Assignment =>
The lines below, from the one holding "blue hat [411,366,499,452]" through the one holding "red dice [649,289,721,354]", are to be restated word for word, with all images left out.

Records for this exercise =>
- Opening Delimiter -

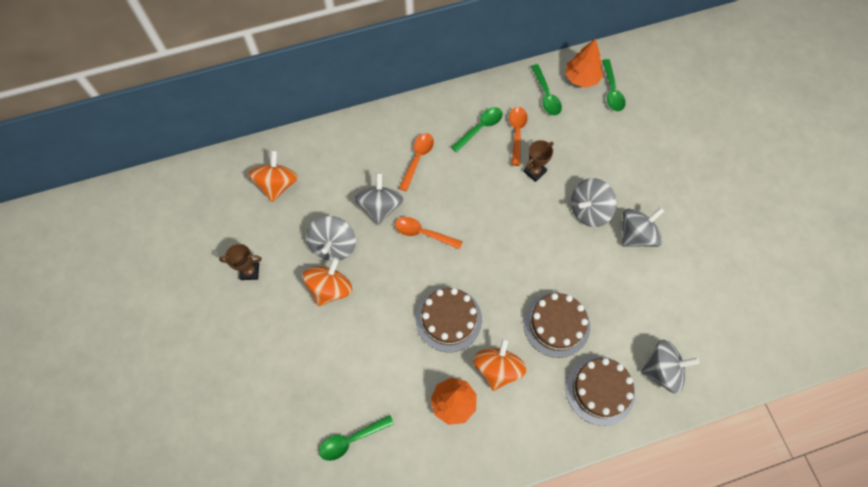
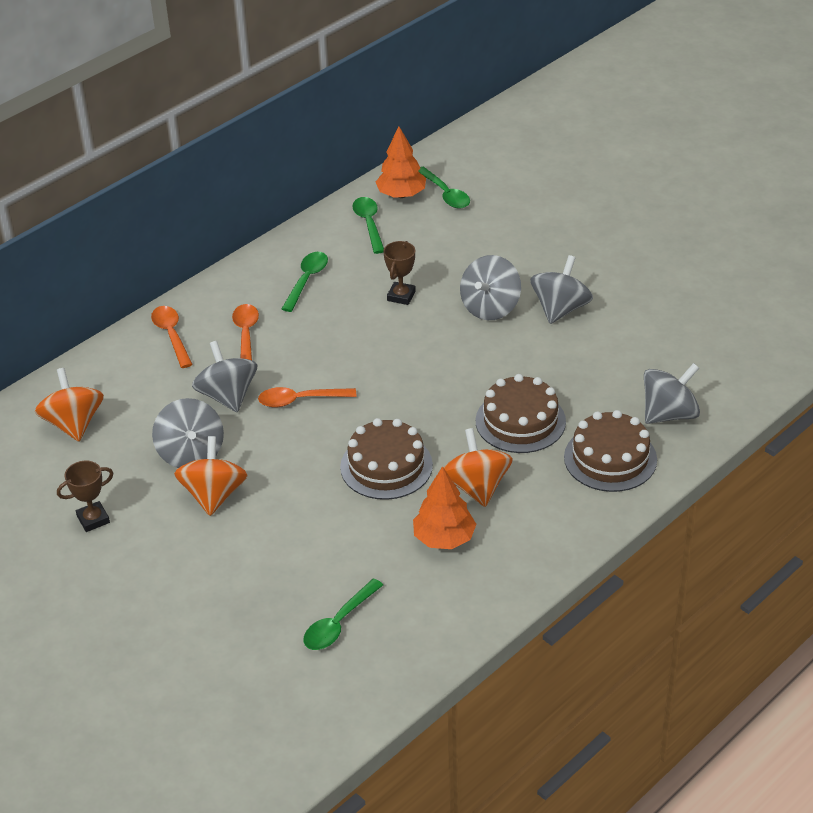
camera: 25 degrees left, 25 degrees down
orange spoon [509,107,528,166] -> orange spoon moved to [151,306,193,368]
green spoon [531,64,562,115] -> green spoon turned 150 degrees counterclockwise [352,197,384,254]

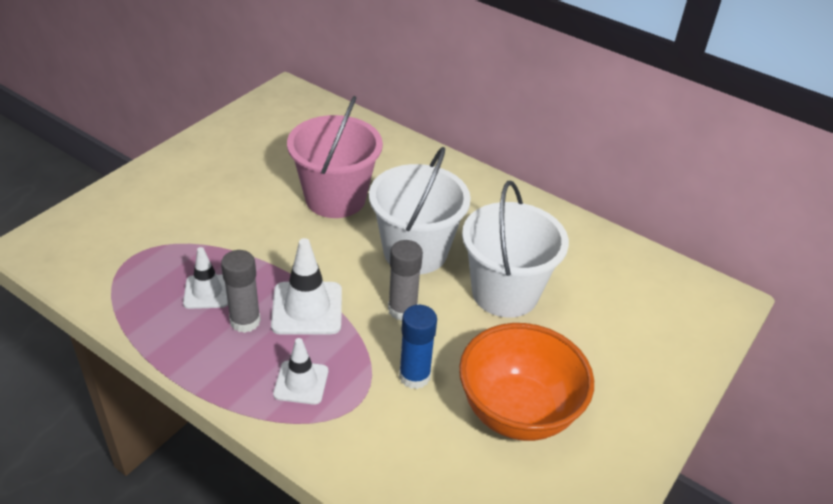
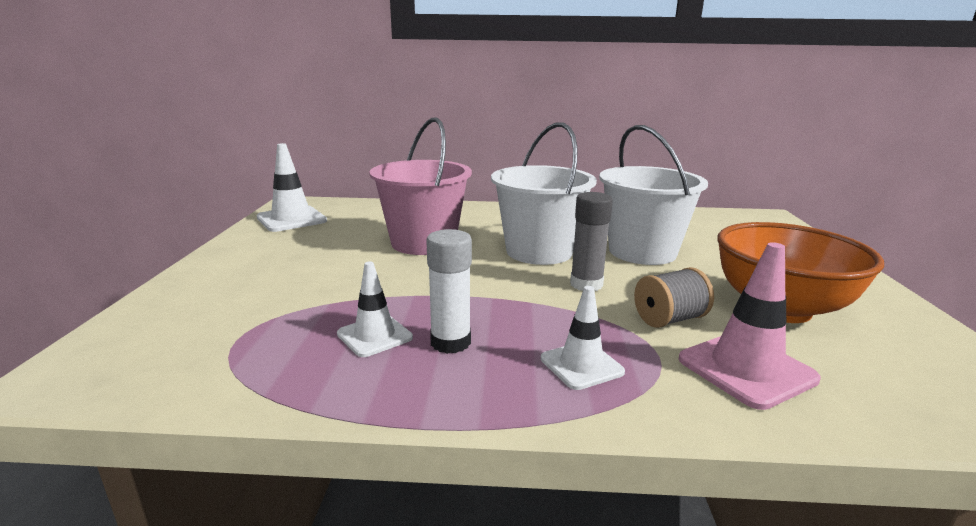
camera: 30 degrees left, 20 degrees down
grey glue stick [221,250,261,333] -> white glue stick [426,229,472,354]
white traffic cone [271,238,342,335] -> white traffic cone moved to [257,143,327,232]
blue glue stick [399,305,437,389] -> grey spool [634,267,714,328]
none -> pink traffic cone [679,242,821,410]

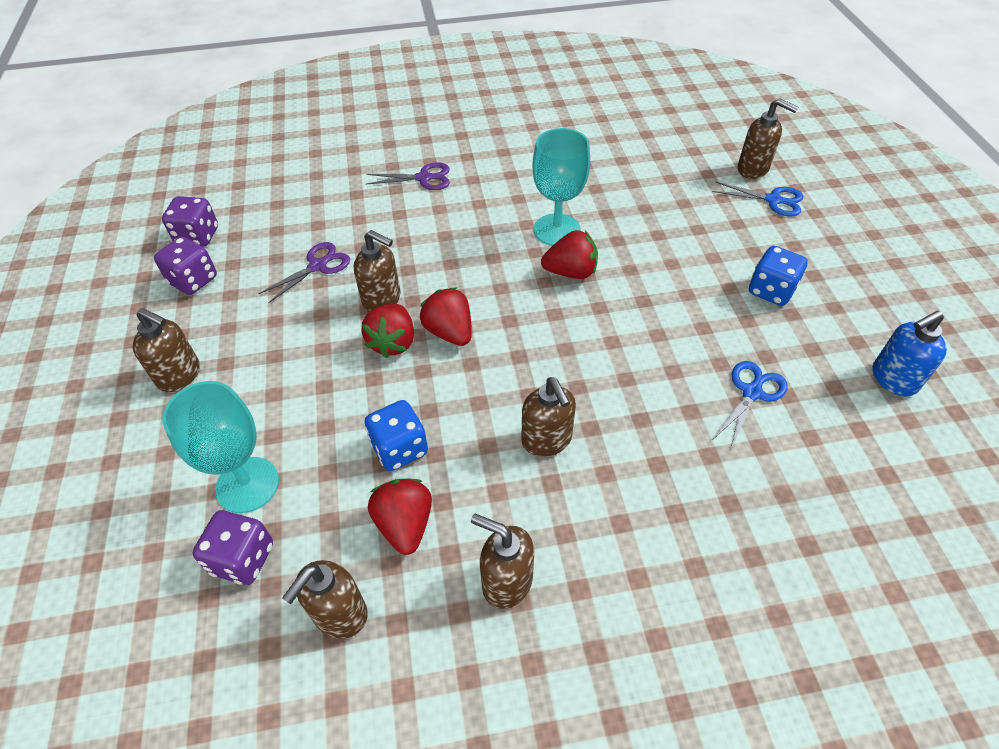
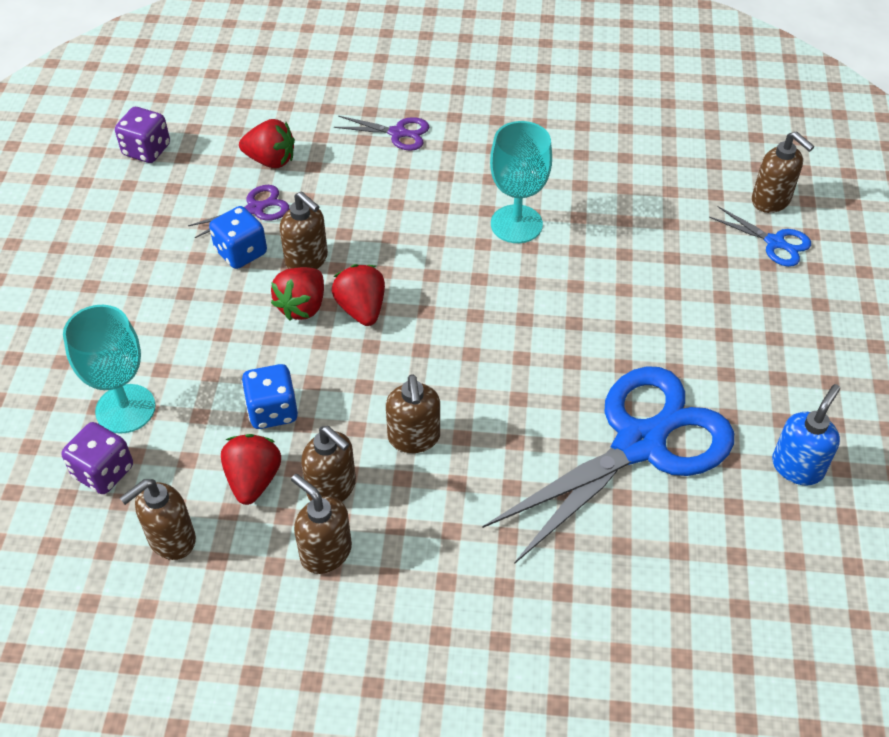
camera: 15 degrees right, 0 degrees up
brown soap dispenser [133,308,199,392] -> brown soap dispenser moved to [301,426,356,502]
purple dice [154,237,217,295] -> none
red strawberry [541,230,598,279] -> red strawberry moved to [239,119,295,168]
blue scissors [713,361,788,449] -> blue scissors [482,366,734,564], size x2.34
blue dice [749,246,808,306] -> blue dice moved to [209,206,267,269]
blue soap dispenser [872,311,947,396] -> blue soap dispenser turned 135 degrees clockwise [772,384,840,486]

- Closing Delimiter -
- Opening Delimiter -

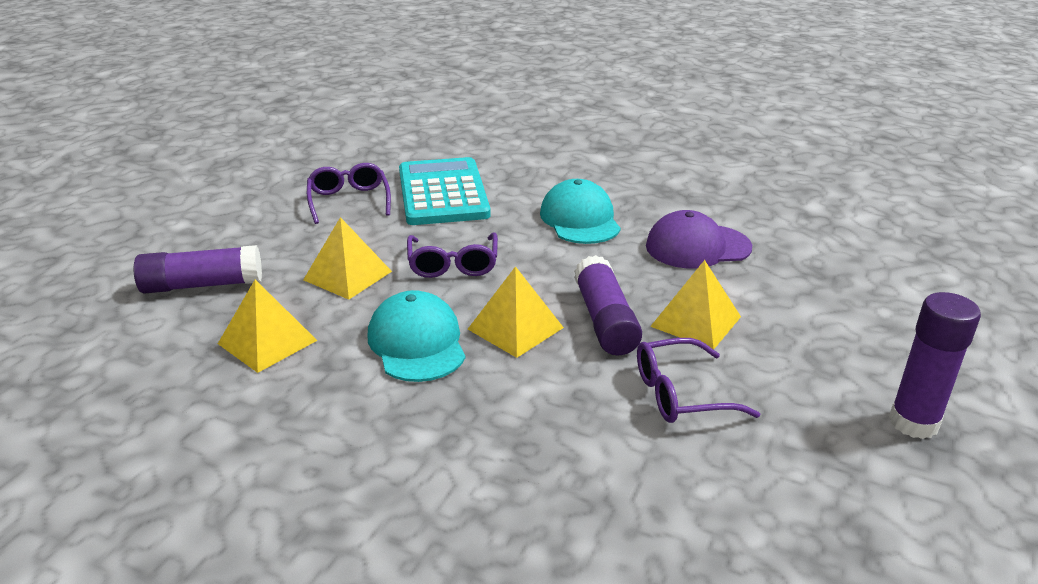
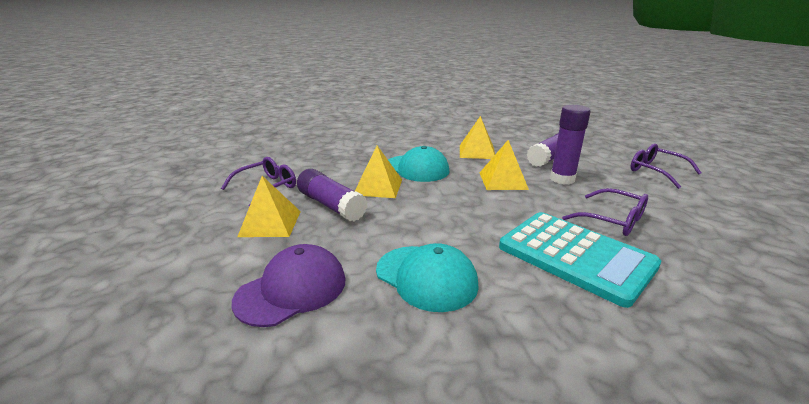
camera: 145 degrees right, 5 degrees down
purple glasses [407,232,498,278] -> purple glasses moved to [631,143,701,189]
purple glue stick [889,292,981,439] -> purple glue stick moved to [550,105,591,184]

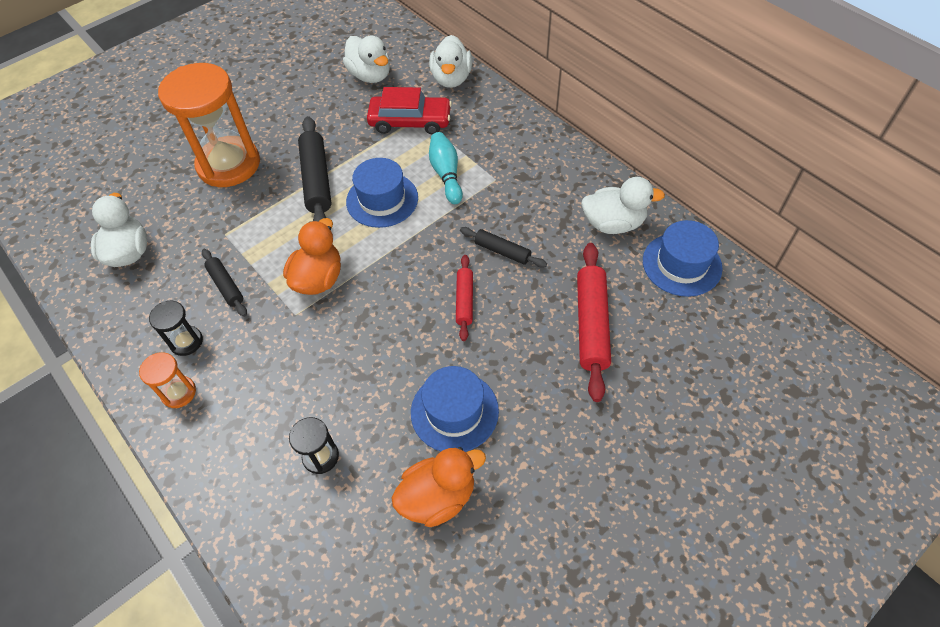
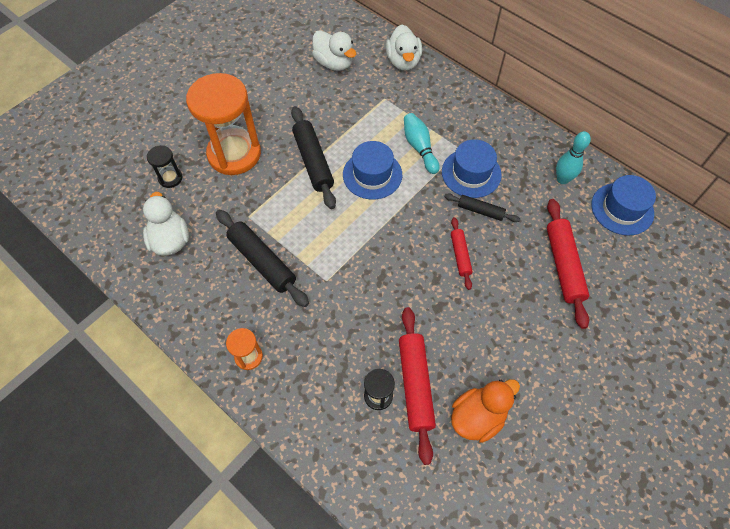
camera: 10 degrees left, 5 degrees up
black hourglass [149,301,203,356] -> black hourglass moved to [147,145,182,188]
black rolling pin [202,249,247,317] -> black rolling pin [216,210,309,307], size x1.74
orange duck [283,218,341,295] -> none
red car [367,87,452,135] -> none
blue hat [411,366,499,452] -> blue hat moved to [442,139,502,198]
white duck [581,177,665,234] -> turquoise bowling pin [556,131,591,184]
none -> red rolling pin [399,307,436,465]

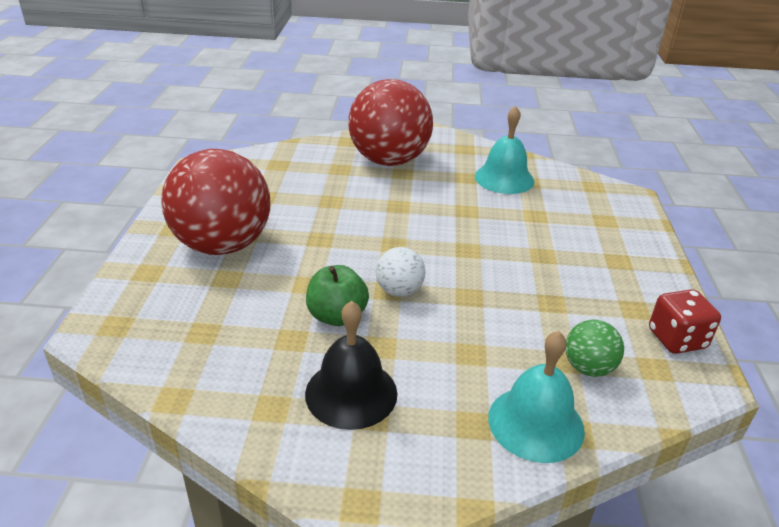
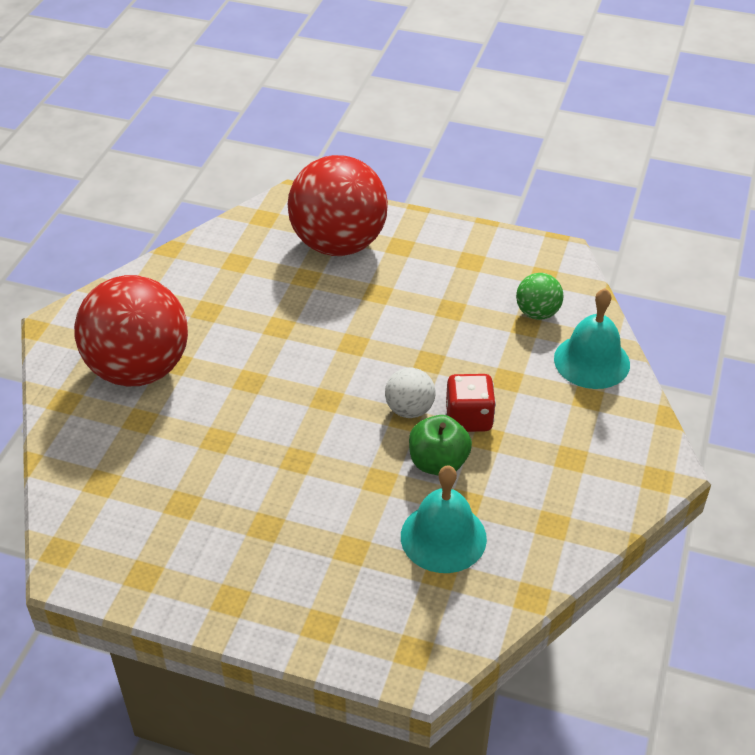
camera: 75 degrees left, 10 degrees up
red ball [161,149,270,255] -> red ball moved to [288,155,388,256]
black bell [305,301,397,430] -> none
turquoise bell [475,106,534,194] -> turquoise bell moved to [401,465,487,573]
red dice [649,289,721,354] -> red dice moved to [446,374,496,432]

- Closing Delimiter -

Task solution =>
blue hat [411,366,499,452] -> blue hat moved to [442,139,502,198]
white duck [581,177,665,234] -> turquoise bowling pin [556,131,591,184]
none -> red rolling pin [399,307,436,465]

camera: 75 degrees left, 10 degrees up
red ball [161,149,270,255] -> red ball moved to [288,155,388,256]
black bell [305,301,397,430] -> none
turquoise bell [475,106,534,194] -> turquoise bell moved to [401,465,487,573]
red dice [649,289,721,354] -> red dice moved to [446,374,496,432]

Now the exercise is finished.